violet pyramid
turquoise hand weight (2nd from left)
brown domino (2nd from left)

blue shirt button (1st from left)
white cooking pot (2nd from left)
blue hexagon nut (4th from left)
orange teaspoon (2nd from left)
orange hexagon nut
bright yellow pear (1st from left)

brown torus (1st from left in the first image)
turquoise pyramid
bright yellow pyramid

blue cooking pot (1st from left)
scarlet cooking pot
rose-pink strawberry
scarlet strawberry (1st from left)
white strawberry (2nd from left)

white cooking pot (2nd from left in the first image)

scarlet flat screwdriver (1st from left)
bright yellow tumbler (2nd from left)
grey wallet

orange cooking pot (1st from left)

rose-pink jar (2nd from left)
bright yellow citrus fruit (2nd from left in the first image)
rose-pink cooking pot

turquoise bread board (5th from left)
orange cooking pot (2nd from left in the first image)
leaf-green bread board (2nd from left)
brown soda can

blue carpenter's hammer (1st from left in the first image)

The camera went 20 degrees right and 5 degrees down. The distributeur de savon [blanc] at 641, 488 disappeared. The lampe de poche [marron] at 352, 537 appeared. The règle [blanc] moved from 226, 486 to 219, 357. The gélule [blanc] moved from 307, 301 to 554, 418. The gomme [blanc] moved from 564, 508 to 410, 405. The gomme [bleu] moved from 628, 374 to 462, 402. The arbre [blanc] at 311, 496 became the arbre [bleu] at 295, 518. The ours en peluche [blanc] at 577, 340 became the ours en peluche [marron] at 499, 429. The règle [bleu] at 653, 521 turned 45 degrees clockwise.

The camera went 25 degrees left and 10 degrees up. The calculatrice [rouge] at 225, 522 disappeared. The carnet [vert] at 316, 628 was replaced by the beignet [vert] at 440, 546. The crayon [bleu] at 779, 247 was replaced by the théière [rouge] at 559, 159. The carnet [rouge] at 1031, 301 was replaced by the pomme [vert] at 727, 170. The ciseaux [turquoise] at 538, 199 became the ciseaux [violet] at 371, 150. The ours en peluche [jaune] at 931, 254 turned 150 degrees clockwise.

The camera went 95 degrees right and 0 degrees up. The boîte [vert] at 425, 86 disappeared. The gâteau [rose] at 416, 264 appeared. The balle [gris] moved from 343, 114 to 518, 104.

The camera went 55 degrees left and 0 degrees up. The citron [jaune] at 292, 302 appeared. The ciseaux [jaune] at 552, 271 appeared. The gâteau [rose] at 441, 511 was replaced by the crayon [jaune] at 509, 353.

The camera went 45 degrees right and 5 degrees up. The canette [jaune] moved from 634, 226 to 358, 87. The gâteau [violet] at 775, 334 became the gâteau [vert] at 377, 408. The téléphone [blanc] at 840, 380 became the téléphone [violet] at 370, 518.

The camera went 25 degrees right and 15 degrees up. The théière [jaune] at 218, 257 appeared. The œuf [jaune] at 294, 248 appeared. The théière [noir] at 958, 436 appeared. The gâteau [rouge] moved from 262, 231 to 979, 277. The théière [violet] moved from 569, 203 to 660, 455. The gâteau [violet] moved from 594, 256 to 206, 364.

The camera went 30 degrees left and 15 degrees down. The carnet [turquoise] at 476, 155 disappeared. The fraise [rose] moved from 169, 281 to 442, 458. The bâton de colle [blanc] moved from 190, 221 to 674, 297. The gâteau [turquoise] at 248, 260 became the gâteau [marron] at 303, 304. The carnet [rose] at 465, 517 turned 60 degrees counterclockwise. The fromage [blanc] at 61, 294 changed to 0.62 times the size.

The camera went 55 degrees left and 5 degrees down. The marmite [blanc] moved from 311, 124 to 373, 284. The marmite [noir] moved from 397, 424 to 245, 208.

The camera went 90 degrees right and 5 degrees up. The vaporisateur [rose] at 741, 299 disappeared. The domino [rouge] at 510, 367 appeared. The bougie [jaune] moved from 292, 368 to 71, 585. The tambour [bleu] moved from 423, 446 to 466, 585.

TASK PROMPT: The lines from the top of the data above down to the line containing "turquoise hand weight (2nd from left)" are to be copied exactly; no other line should appear.

COMPLETED TASK:
violet pyramid
turquoise hand weight (2nd from left)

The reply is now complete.